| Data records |
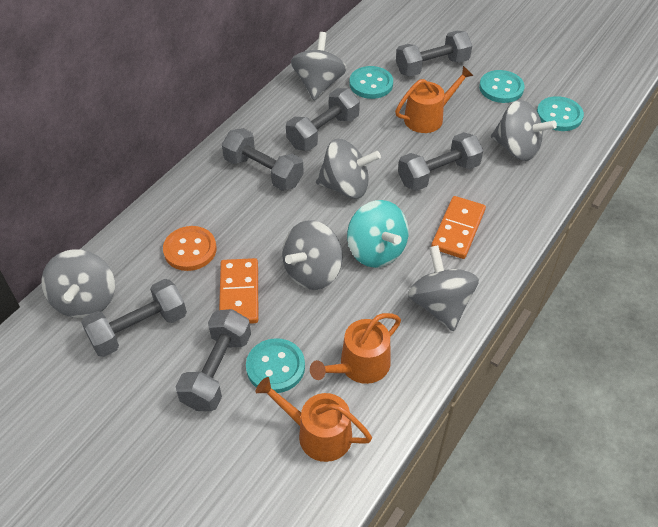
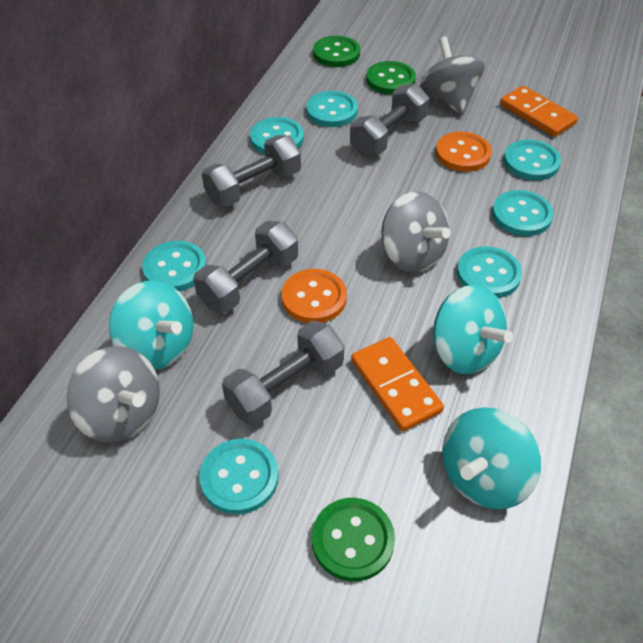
green button: 0 -> 3
grey dumbbell: 6 -> 4
grey spinning top: 6 -> 3
orange button: 1 -> 2
orange watering can: 3 -> 0
turquoise button: 4 -> 7
turquoise spinning top: 1 -> 3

| PROBLEM REQUIREMENTS |
Identify every line above with the string "grey" in it. Copy those lines.

| SOLUTION TO THIS TASK |
grey dumbbell: 6 -> 4
grey spinning top: 6 -> 3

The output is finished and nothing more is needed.